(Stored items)
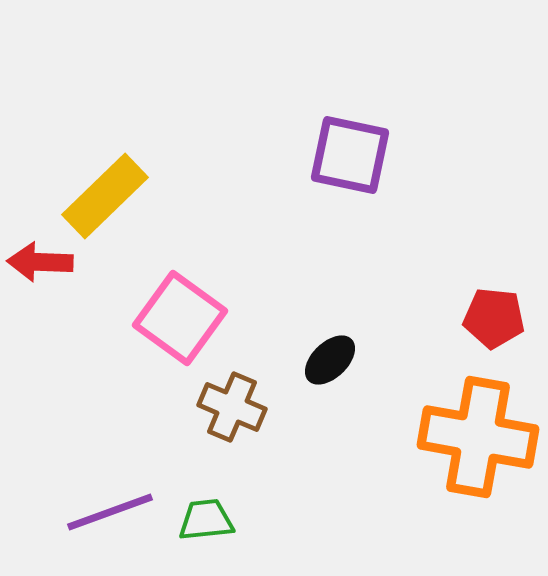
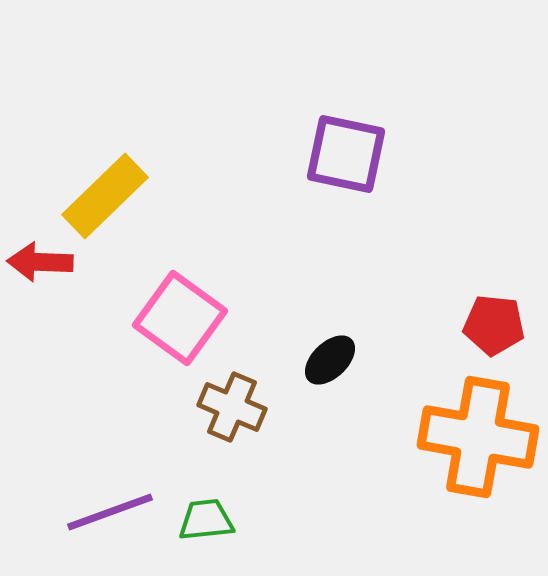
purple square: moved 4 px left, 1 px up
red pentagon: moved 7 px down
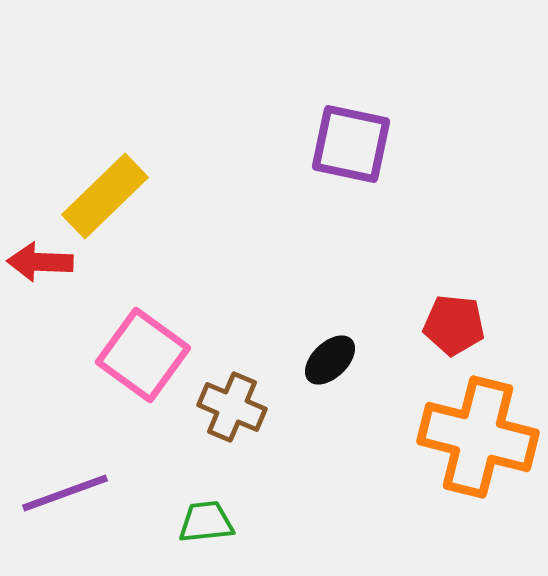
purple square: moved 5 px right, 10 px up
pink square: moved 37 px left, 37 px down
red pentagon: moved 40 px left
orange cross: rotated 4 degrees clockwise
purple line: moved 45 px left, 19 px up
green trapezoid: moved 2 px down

_Given problem:_ Write out the rows again with "violet square" substituted for every "purple square" and nothing else changed. Omit the picture lines.

_Exercise solution:_
violet square: moved 4 px left, 1 px up
red pentagon: moved 7 px down
violet square: moved 5 px right, 10 px up
pink square: moved 37 px left, 37 px down
red pentagon: moved 40 px left
orange cross: rotated 4 degrees clockwise
purple line: moved 45 px left, 19 px up
green trapezoid: moved 2 px down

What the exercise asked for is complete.